** Problem statement **
Reproduce each record below in full, word for word, without images.

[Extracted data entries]
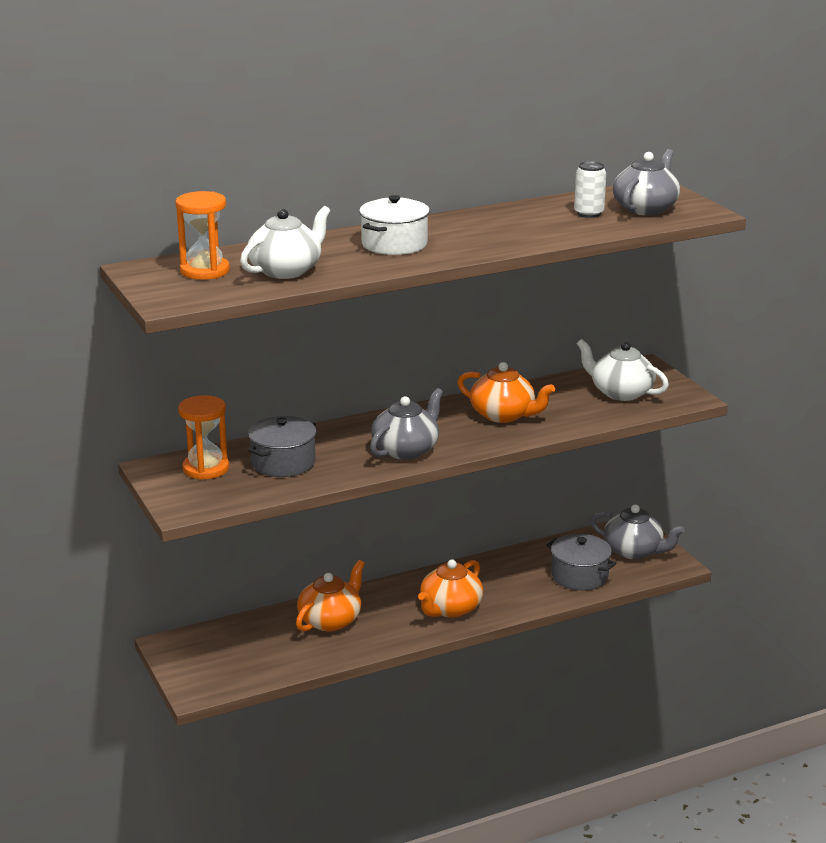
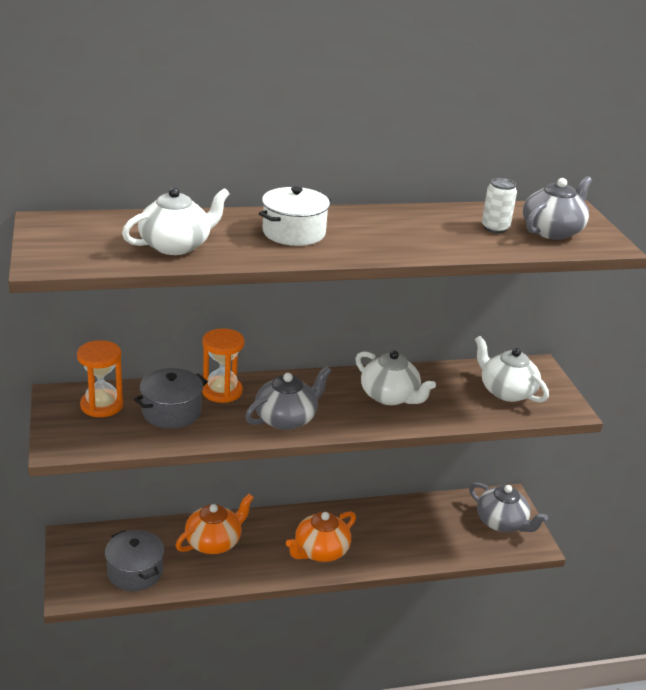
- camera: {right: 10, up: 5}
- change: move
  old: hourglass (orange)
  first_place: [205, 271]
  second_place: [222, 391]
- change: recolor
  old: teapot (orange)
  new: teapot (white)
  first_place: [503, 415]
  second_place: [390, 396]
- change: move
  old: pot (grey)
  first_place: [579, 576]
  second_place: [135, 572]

** Exercise answer **
- camera: {right: 10, up: 5}
- change: move
  old: hourglass (orange)
  first_place: [205, 271]
  second_place: [222, 391]
- change: recolor
  old: teapot (orange)
  new: teapot (white)
  first_place: [503, 415]
  second_place: [390, 396]
- change: move
  old: pot (grey)
  first_place: [579, 576]
  second_place: [135, 572]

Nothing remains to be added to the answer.